[Coordinate-based object records]
::::

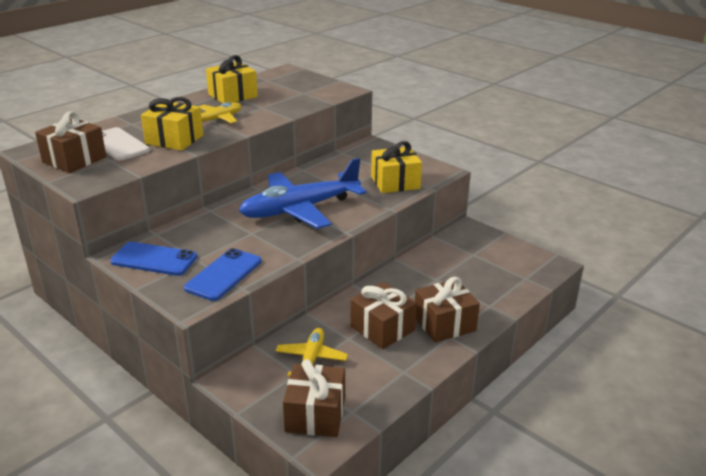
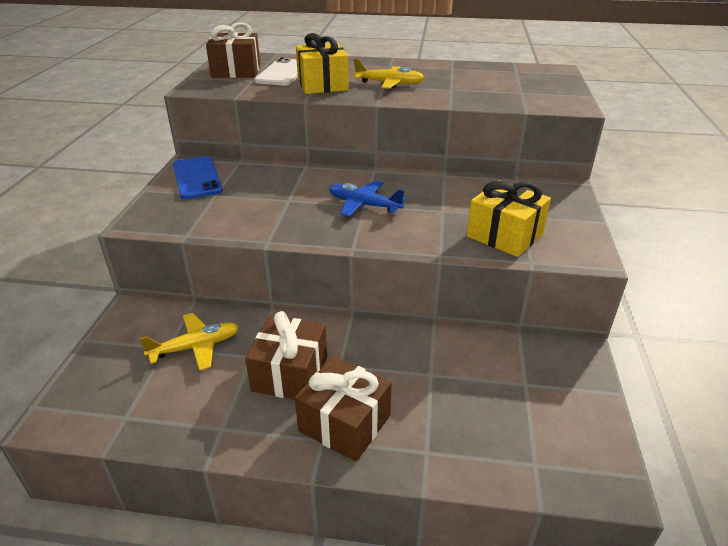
camera: 55 degrees right, 5 degrees up
(223, 274) = (200, 217): blue phone -> none
(232, 95) = (452, 72): yellow gift -> none
(300, 209) = (364, 205): blue plane -> blue plane, size x0.51
(315, 414) = (107, 391): brown gift -> none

::::

- _Goal of the exercise_: Search the data for "(300, 209) = (364, 205): blue". Beginning with that line, set down every line through the last exactly.

- _Your solution_:
(300, 209) = (364, 205): blue plane -> blue plane, size x0.51
(315, 414) = (107, 391): brown gift -> none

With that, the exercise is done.